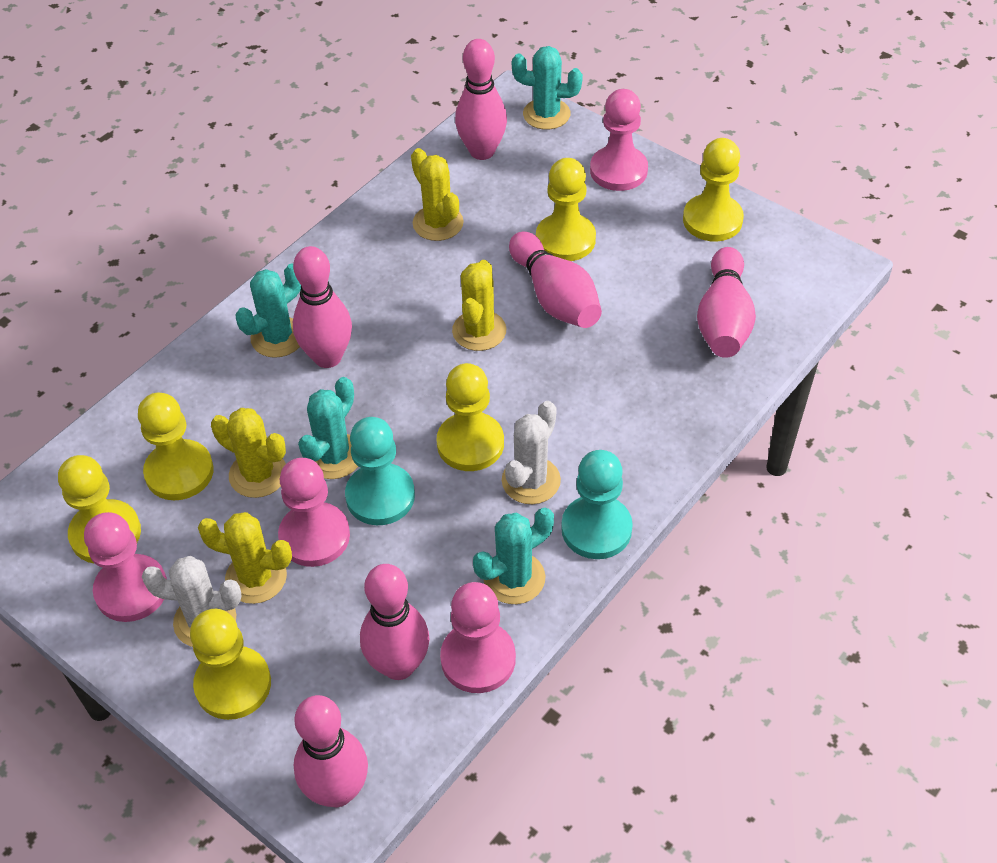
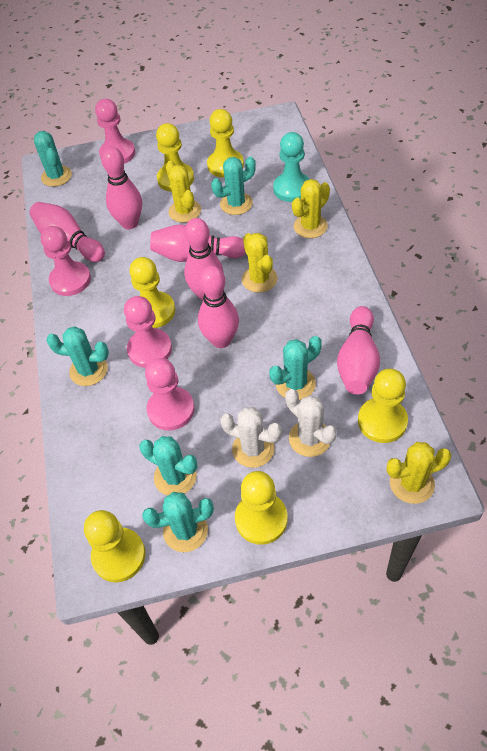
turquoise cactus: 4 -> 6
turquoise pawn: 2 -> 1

* * *

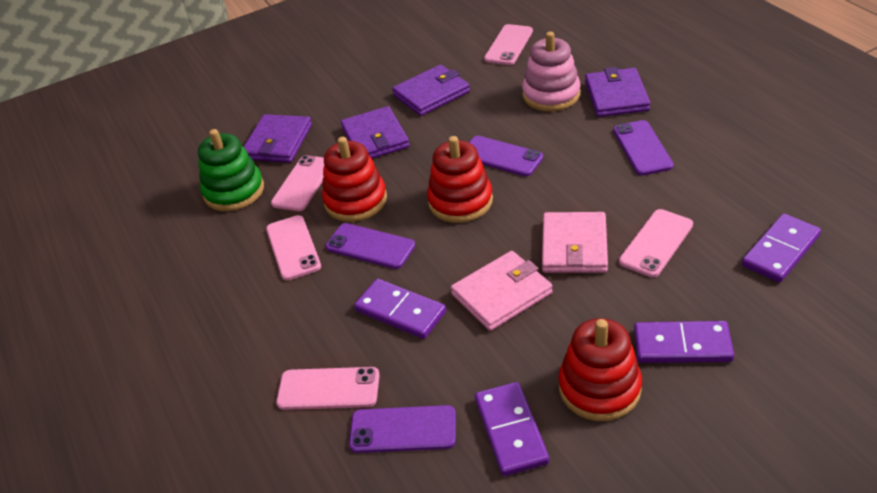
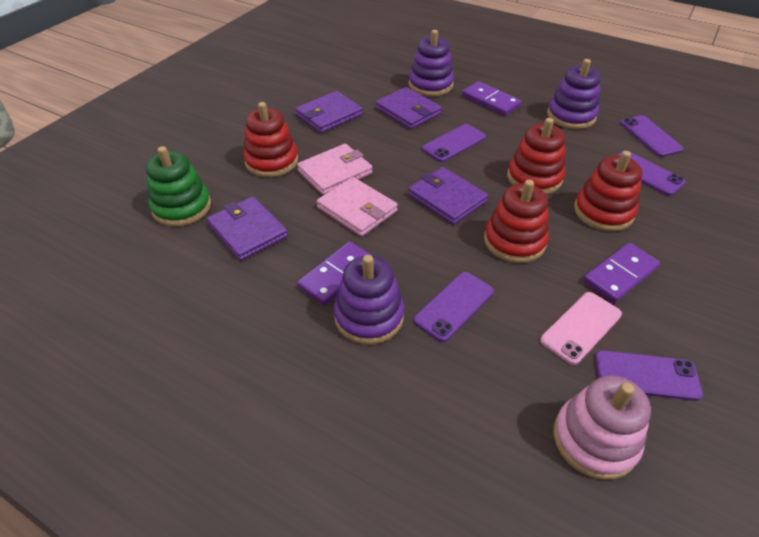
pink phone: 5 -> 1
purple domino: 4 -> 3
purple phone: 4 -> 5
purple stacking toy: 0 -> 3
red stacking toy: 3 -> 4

» **Exercise goal**
Every line in the records above that contains the word "turquoise" is to be copied out.

» **Exercise result**
turquoise cactus: 4 -> 6
turquoise pawn: 2 -> 1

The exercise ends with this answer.